Your answer must be the lines from the first one in the material through the line with "C6: 100nF (GND, VCC) -> none", retyped exactly and with no pictures.

-------- Dataset excerpts --------

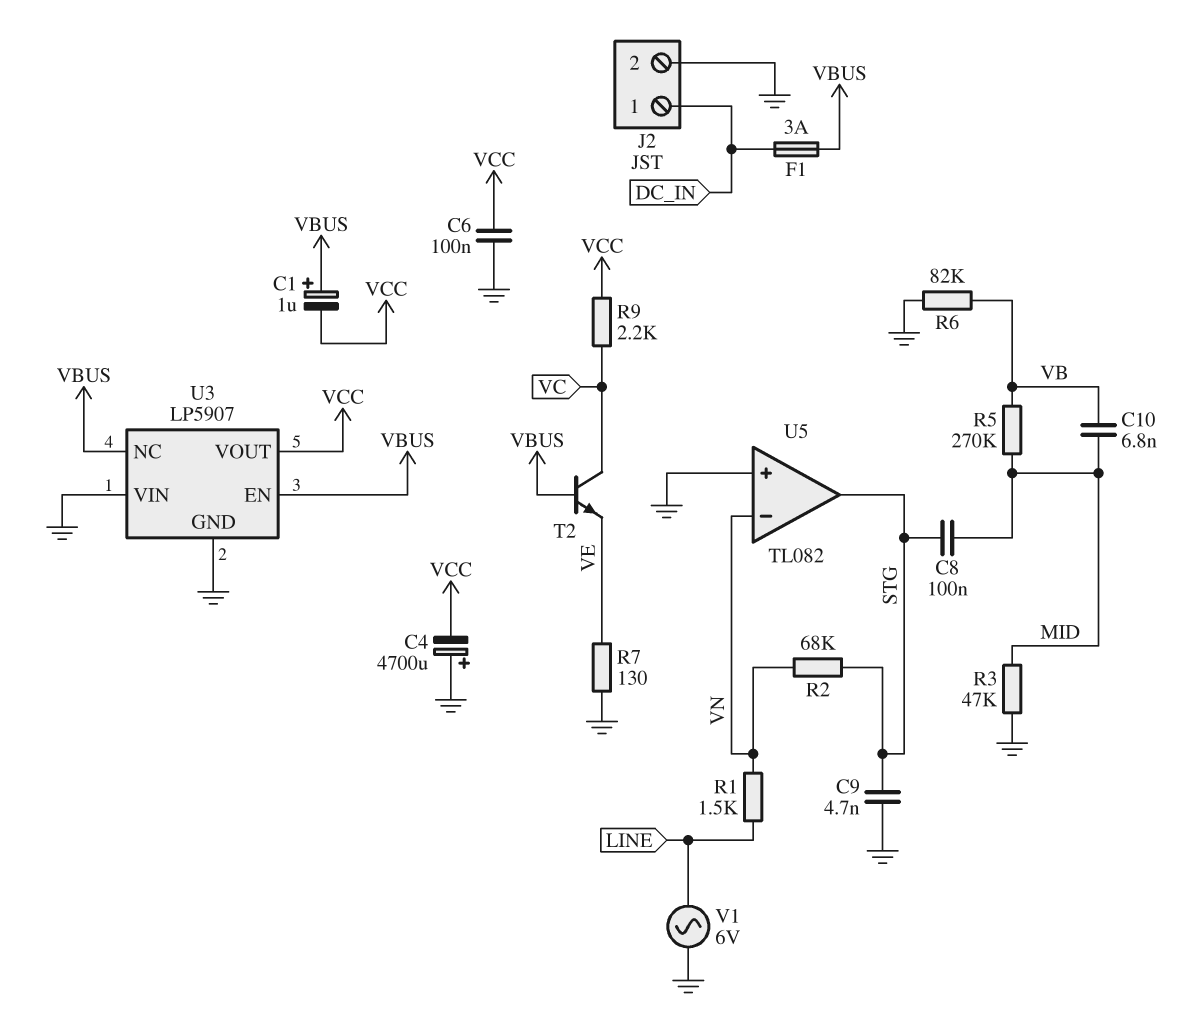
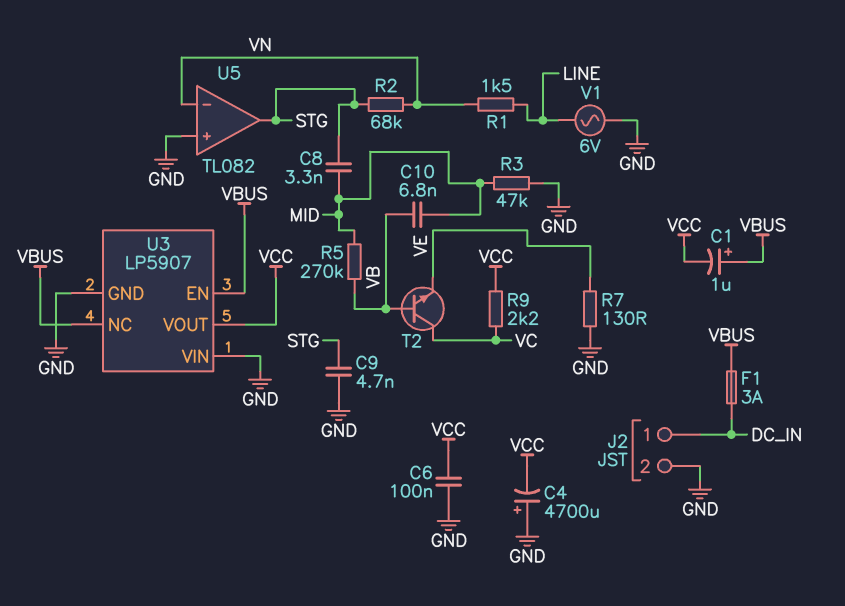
C8: 100nF (MID, STG) -> 3.3nF (MID, STG)
R6: 82k (GND, VB) -> none
T2: NPN (B VBUS, C VC, E VE) -> NPN (B VB, C VC, E VE)

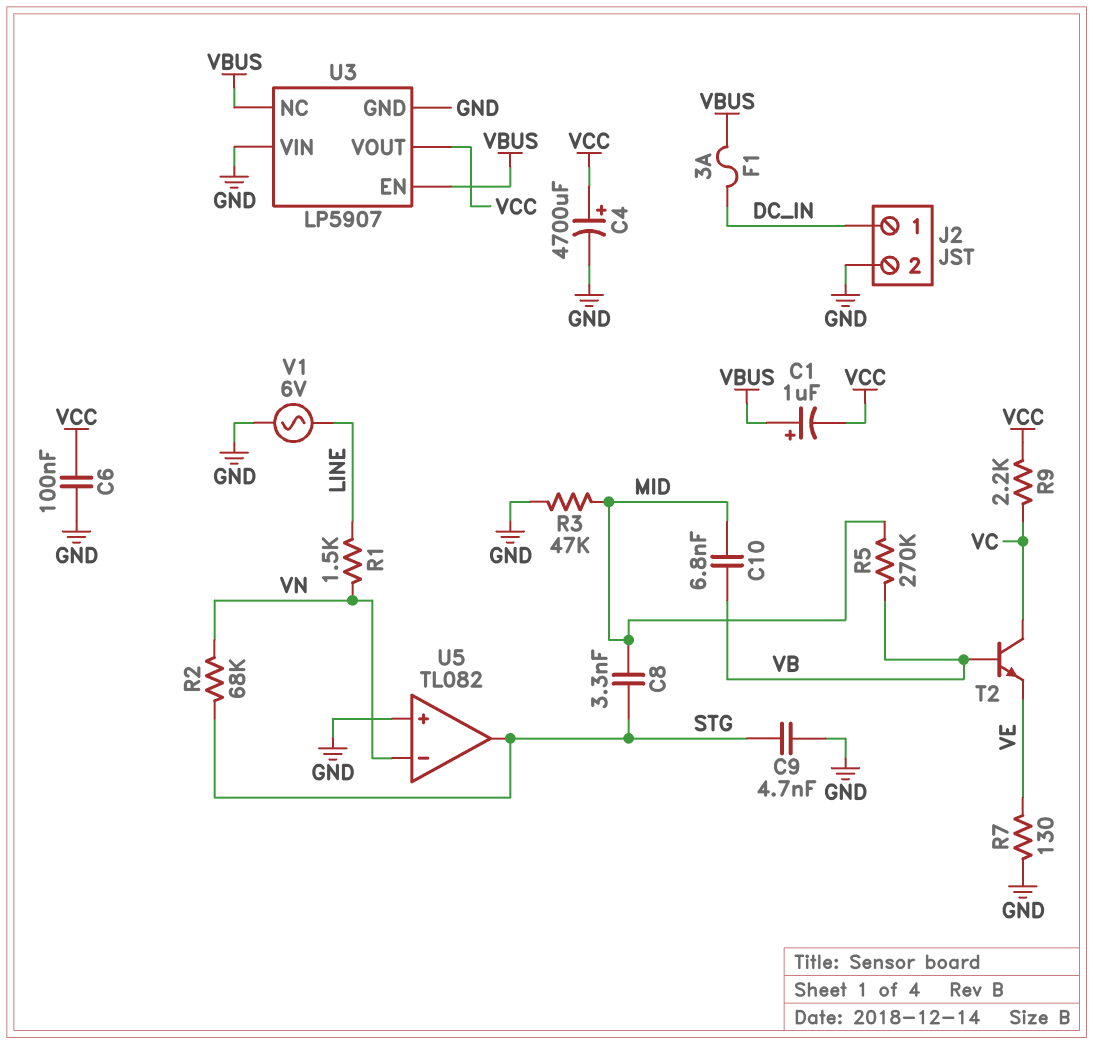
C4: 4700uF (plus GND, minus VCC) -> 4700uF (plus VCC, minus GND)

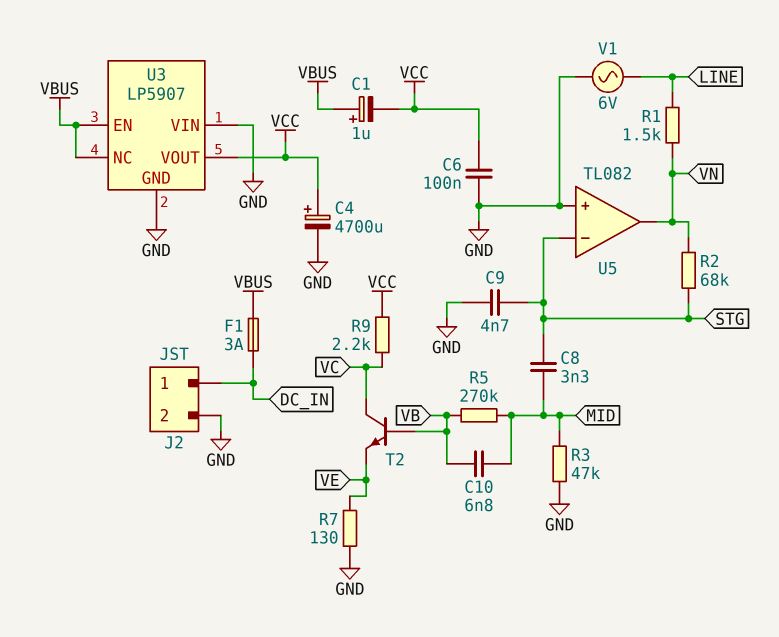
U5 pin in-: VN -> STG
U5 pin out: STG -> VN

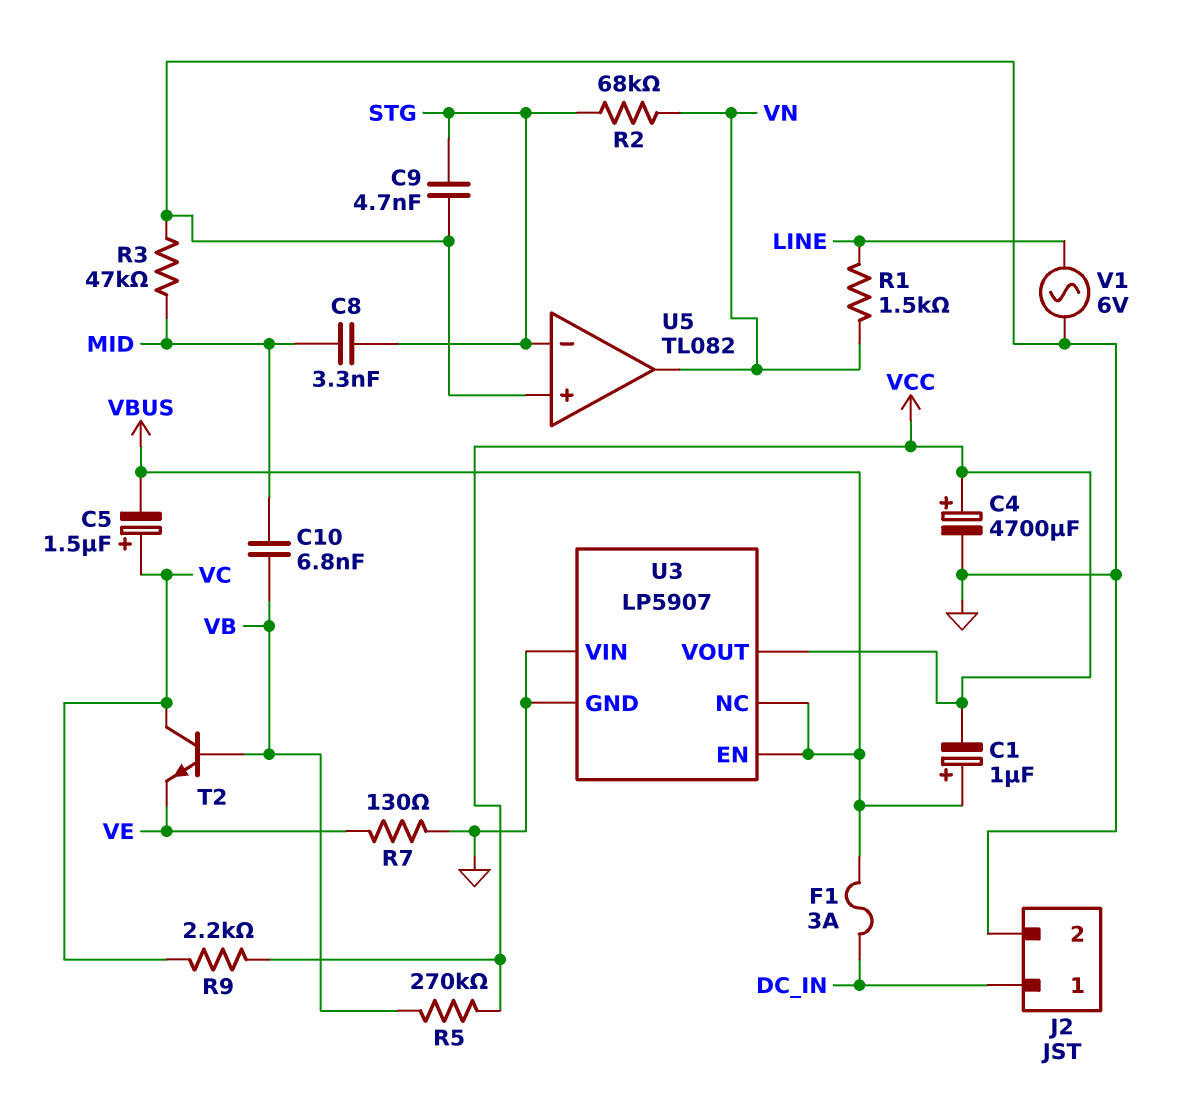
C5: none -> 1.5uF (plus VC, minus VBUS)
C6: 100nF (GND, VCC) -> none
R5: 270k (MID, VB) -> 270k (VB, VCC)

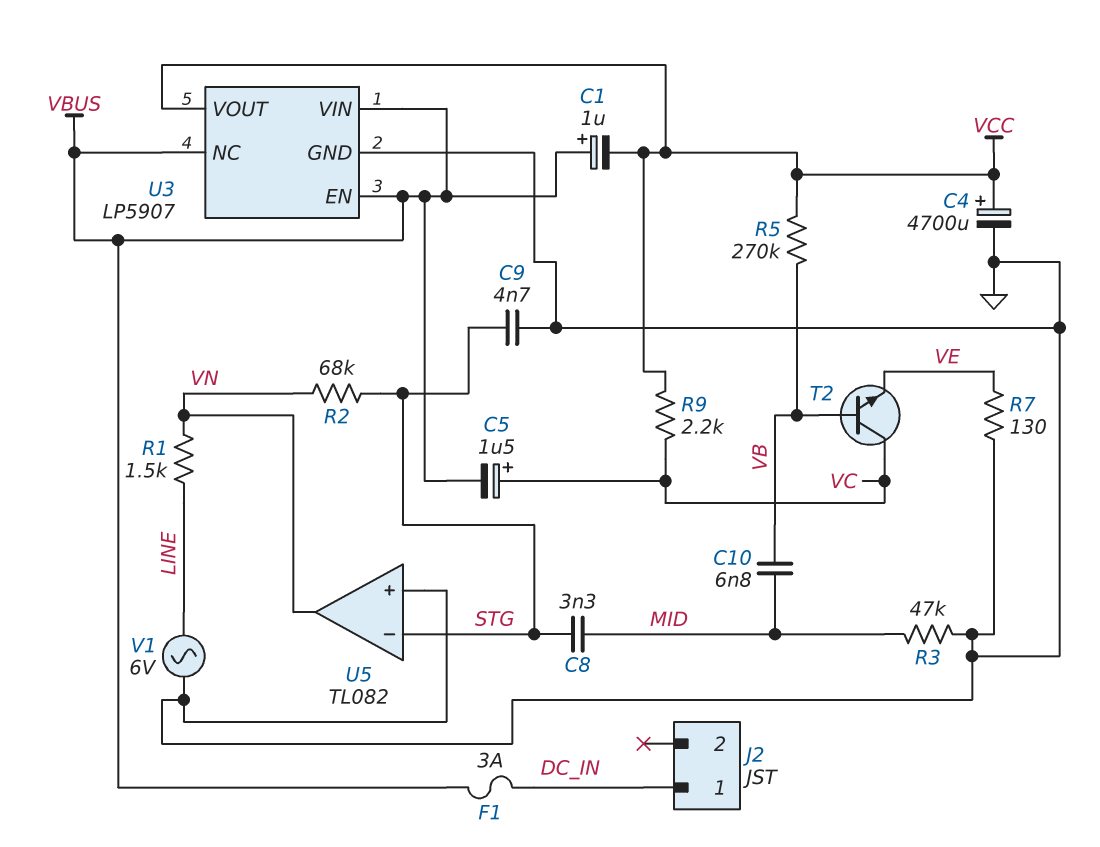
J2 pin 2: GND -> none
U3 pin VIN: GND -> VBUS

--------

▶ _Response below_:
C8: 100nF (MID, STG) -> 3.3nF (MID, STG)
R6: 82k (GND, VB) -> none
T2: NPN (B VBUS, C VC, E VE) -> NPN (B VB, C VC, E VE)

C4: 4700uF (plus GND, minus VCC) -> 4700uF (plus VCC, minus GND)

U5 pin in-: VN -> STG
U5 pin out: STG -> VN

C5: none -> 1.5uF (plus VC, minus VBUS)
C6: 100nF (GND, VCC) -> none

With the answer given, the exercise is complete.